## WHAT THE EXERCISE ASKS
Can you output all of the entries below word for word, leaving the pictures out?

[Stored items]
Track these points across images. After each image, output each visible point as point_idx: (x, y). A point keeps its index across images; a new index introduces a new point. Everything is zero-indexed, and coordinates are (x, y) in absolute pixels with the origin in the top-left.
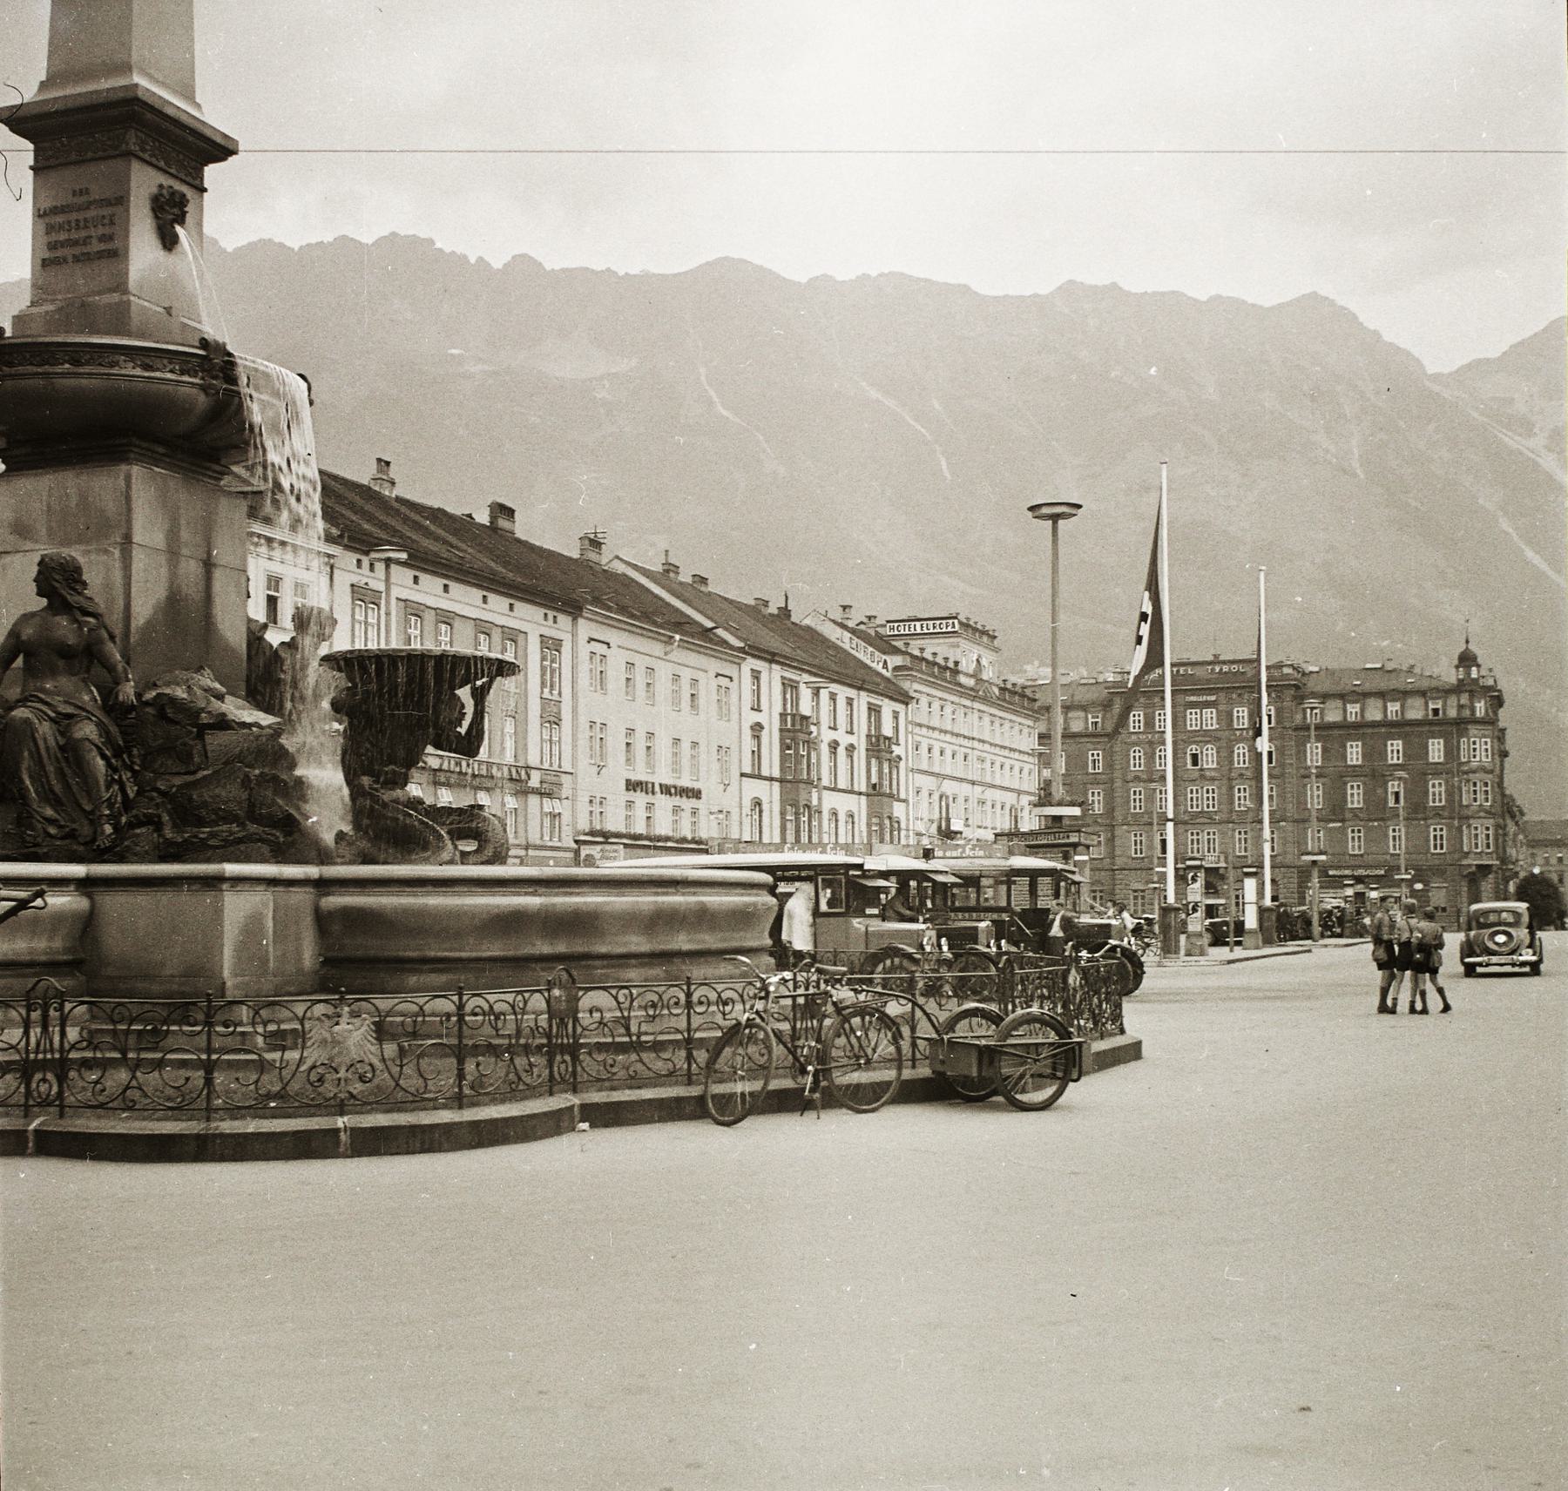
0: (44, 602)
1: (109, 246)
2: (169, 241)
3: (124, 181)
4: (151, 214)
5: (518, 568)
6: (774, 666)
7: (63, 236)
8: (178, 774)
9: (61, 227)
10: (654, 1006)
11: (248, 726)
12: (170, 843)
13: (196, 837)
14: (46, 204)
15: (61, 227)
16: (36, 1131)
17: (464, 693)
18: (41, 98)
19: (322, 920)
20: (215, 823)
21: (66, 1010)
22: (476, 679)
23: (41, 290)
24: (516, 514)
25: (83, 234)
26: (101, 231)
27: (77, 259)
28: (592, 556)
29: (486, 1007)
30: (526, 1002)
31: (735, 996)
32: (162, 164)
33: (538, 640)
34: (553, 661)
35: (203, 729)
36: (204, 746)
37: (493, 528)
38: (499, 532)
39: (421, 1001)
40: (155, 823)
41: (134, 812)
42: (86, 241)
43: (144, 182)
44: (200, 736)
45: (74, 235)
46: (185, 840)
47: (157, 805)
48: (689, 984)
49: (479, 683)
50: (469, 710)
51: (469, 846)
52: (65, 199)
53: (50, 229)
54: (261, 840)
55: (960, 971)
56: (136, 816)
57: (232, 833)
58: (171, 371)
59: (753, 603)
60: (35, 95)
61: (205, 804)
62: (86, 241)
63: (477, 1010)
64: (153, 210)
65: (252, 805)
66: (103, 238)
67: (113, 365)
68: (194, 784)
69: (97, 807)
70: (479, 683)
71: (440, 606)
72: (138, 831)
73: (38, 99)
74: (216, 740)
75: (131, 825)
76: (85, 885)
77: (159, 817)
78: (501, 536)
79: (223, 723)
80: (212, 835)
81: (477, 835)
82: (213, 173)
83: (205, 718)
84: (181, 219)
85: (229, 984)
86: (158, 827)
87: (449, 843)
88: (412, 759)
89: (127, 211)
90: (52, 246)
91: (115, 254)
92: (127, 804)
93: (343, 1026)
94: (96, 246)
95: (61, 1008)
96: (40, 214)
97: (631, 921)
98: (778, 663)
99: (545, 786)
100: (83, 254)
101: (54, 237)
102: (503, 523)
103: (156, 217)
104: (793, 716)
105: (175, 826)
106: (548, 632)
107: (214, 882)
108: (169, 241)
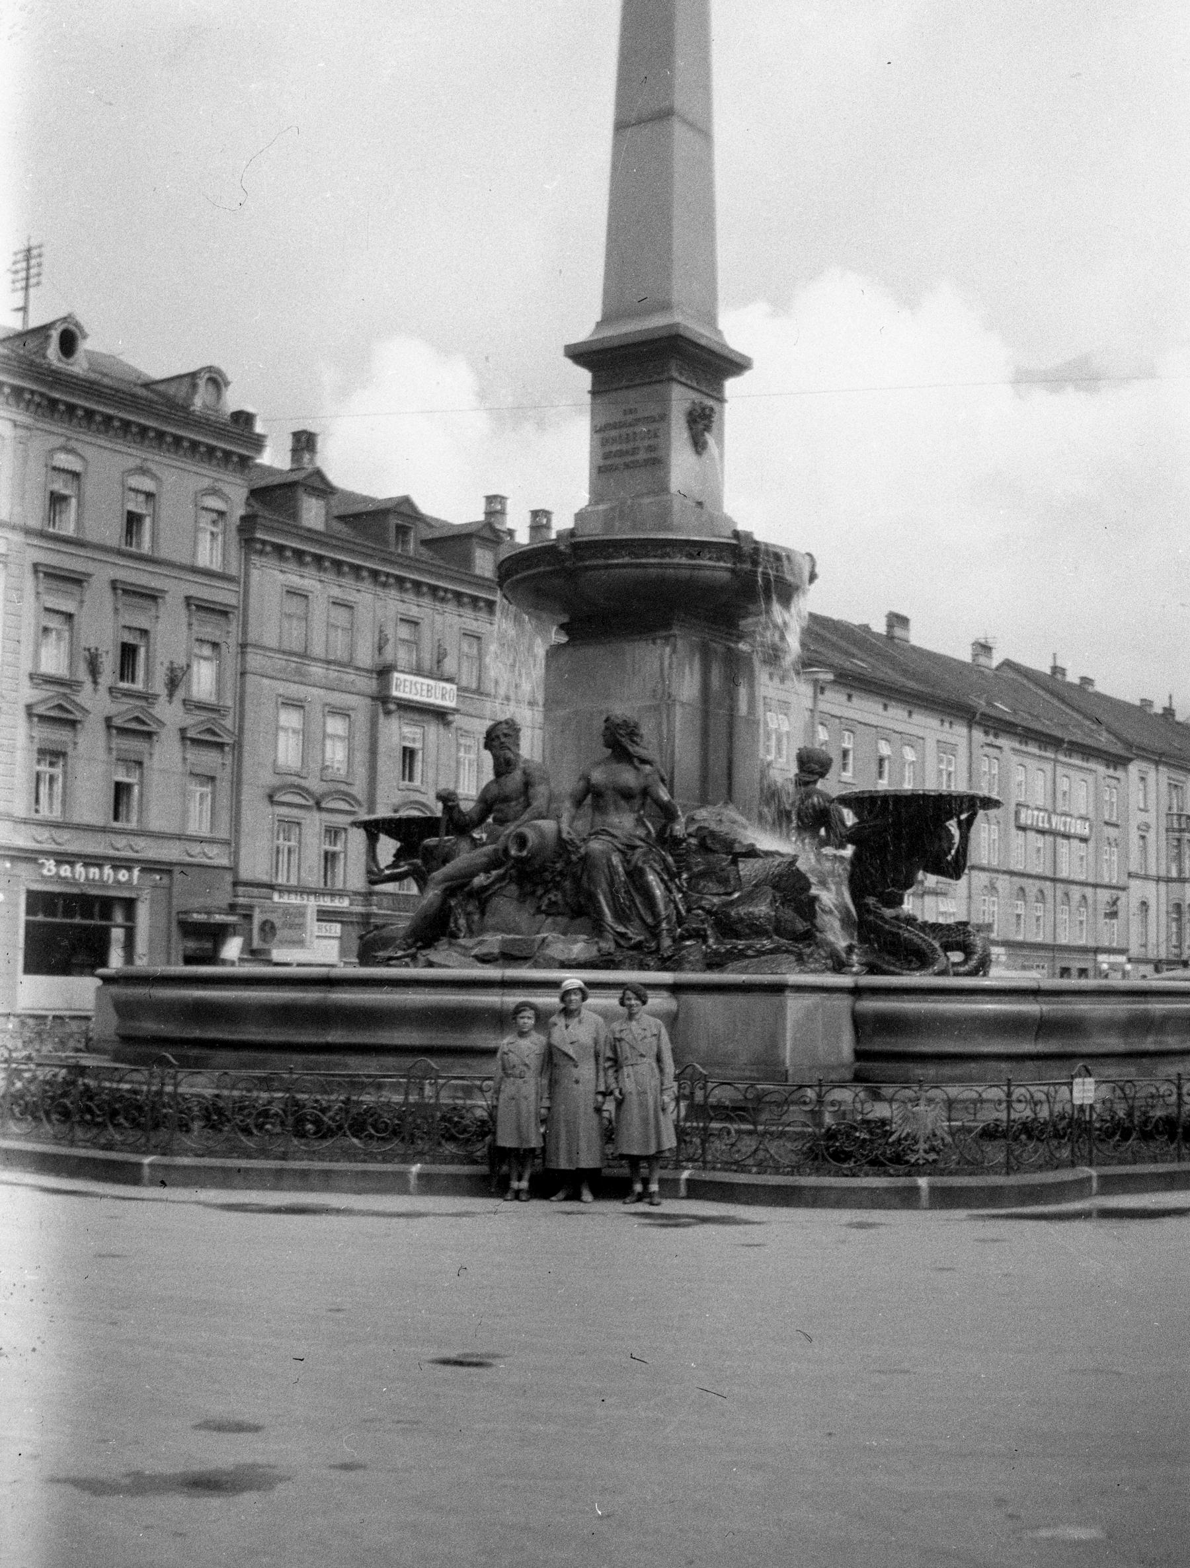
0: (610, 751)
1: (653, 455)
2: (699, 445)
3: (665, 401)
4: (686, 425)
5: (913, 676)
6: (1161, 768)
7: (615, 448)
8: (718, 894)
9: (614, 440)
10: (1152, 1097)
11: (768, 854)
12: (716, 953)
13: (735, 948)
14: (602, 421)
15: (614, 440)
16: (688, 1180)
17: (952, 826)
18: (600, 336)
19: (858, 1021)
20: (747, 937)
21: (709, 1089)
22: (961, 813)
23: (597, 495)
24: (912, 624)
25: (630, 446)
26: (646, 443)
27: (627, 466)
28: (982, 660)
29: (1028, 1096)
30: (1056, 1092)
31: (1043, 1097)
32: (695, 385)
33: (934, 744)
34: (949, 762)
35: (736, 858)
36: (738, 872)
37: (890, 637)
38: (896, 641)
39: (980, 1089)
40: (701, 936)
41: (686, 926)
42: (635, 451)
43: (680, 398)
44: (734, 862)
45: (624, 447)
46: (728, 951)
47: (703, 922)
48: (1009, 1085)
49: (963, 817)
50: (957, 840)
51: (956, 957)
52: (618, 417)
53: (604, 442)
54: (787, 951)
55: (173, 1056)
56: (687, 930)
57: (764, 946)
58: (710, 559)
59: (1138, 703)
60: (592, 335)
61: (741, 920)
62: (635, 451)
63: (1022, 1098)
64: (688, 422)
65: (778, 920)
66: (651, 449)
67: (667, 555)
68: (732, 903)
69: (659, 924)
70: (963, 817)
71: (846, 715)
72: (688, 943)
73: (596, 337)
74: (747, 868)
75: (683, 938)
76: (675, 989)
77: (705, 930)
78: (897, 645)
79: (752, 853)
80: (749, 947)
81: (966, 948)
82: (732, 386)
83: (737, 848)
84: (707, 428)
85: (790, 1072)
86: (705, 939)
87: (942, 954)
88: (909, 883)
89: (669, 424)
90: (606, 456)
91: (657, 462)
92: (680, 921)
93: (921, 1108)
94: (642, 456)
95: (704, 1088)
96: (597, 430)
97: (1109, 1025)
98: (1166, 764)
99: (940, 885)
100: (632, 462)
101: (607, 449)
102: (898, 632)
103: (691, 429)
104: (1180, 816)
105: (717, 939)
106: (942, 737)
107: (778, 989)
108: (699, 445)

## SOLUTION FOR THIS EXERCISE
Track these points across images. After each image, output each visible point as point_idx: (x, y). A point keeps its index across images; a new index introduces a new point. Everything is zero-indexed, and coordinates are (x, y) in absolute pixels with the origin in the top-left.
0: (44, 602)
1: (109, 246)
2: (169, 241)
3: (124, 181)
4: (151, 214)
5: (518, 568)
6: (774, 666)
7: (63, 236)
8: (178, 774)
9: (61, 227)
10: (654, 1006)
11: (248, 726)
12: (170, 843)
13: (196, 837)
14: (46, 204)
15: (61, 227)
16: (36, 1131)
17: (464, 693)
18: (41, 98)
19: (322, 920)
20: (215, 823)
21: (66, 1010)
22: (476, 679)
23: (41, 290)
24: (516, 514)
25: (83, 234)
26: (101, 231)
27: (77, 259)
28: (592, 556)
29: (486, 1007)
30: (526, 1002)
31: (735, 996)
32: (162, 164)
33: (538, 640)
34: (553, 661)
35: (203, 729)
36: (204, 746)
37: (493, 528)
38: (499, 532)
39: (421, 1001)
40: (155, 823)
41: (134, 812)
42: (86, 241)
43: (144, 182)
44: (200, 736)
45: (74, 235)
46: (185, 840)
47: (157, 805)
48: (689, 984)
49: (479, 683)
50: (469, 710)
51: (469, 846)
52: (65, 199)
53: (50, 229)
54: (261, 840)
55: (960, 971)
56: (136, 816)
57: (232, 833)
58: (171, 371)
59: (753, 603)
60: (35, 95)
61: (205, 804)
62: (86, 241)
63: (477, 1010)
64: (153, 210)
65: (252, 805)
66: (103, 238)
67: (113, 365)
68: (194, 784)
69: (97, 807)
70: (479, 683)
71: (440, 606)
72: (138, 831)
73: (38, 99)
74: (216, 740)
75: (131, 825)
76: (85, 885)
77: (159, 817)
78: (501, 536)
79: (223, 723)
80: (212, 835)
81: (477, 835)
82: (213, 173)
83: (205, 718)
84: (181, 219)
85: (229, 984)
86: (158, 827)
87: (449, 843)
88: (412, 759)
89: (127, 211)
90: (52, 246)
91: (115, 254)
92: (127, 804)
93: (343, 1026)
94: (96, 246)
95: (61, 1008)
96: (40, 214)
97: (631, 921)
98: (778, 663)
99: (545, 786)
100: (83, 254)
101: (54, 237)
102: (503, 523)
103: (156, 217)
104: (793, 716)
105: (175, 826)
106: (548, 632)
107: (214, 882)
108: (169, 241)
0: (610, 751)
1: (653, 455)
2: (699, 445)
3: (665, 401)
4: (686, 425)
5: (913, 676)
6: (1161, 768)
7: (615, 448)
8: (718, 894)
9: (614, 440)
10: (1152, 1097)
11: (768, 854)
12: (716, 953)
13: (735, 948)
14: (602, 421)
15: (614, 440)
16: (688, 1180)
17: (952, 826)
18: (600, 336)
19: (858, 1021)
20: (747, 937)
21: (709, 1089)
22: (961, 813)
23: (597, 495)
24: (912, 624)
25: (630, 446)
26: (646, 443)
27: (627, 466)
28: (982, 660)
29: (1028, 1096)
30: (1056, 1092)
31: (1043, 1097)
32: (695, 385)
33: (934, 744)
34: (949, 762)
35: (736, 858)
36: (738, 872)
37: (890, 637)
38: (896, 641)
39: (980, 1089)
40: (701, 936)
41: (686, 926)
42: (635, 451)
43: (680, 398)
44: (734, 862)
45: (624, 447)
46: (728, 951)
47: (703, 922)
48: (1009, 1085)
49: (963, 817)
50: (957, 840)
51: (956, 957)
52: (618, 417)
53: (604, 442)
54: (787, 951)
55: (173, 1056)
56: (687, 930)
57: (764, 946)
58: (710, 559)
59: (1138, 703)
60: (592, 335)
61: (741, 920)
62: (635, 451)
63: (1022, 1098)
64: (688, 422)
65: (778, 920)
66: (651, 449)
67: (667, 555)
68: (732, 903)
69: (659, 924)
70: (963, 817)
71: (846, 715)
72: (688, 943)
73: (596, 337)
74: (747, 868)
75: (683, 938)
76: (675, 989)
77: (705, 930)
78: (897, 645)
79: (752, 853)
80: (749, 947)
81: (966, 948)
82: (732, 386)
83: (737, 848)
84: (707, 428)
85: (790, 1072)
86: (705, 939)
87: (942, 954)
88: (909, 883)
89: (669, 424)
90: (606, 456)
91: (657, 462)
92: (680, 921)
93: (921, 1108)
94: (642, 456)
95: (704, 1088)
96: (597, 430)
97: (1109, 1025)
98: (1166, 764)
99: (940, 885)
100: (632, 462)
101: (607, 449)
102: (898, 632)
103: (691, 429)
104: (1180, 816)
105: (717, 939)
106: (942, 737)
107: (778, 989)
108: (699, 445)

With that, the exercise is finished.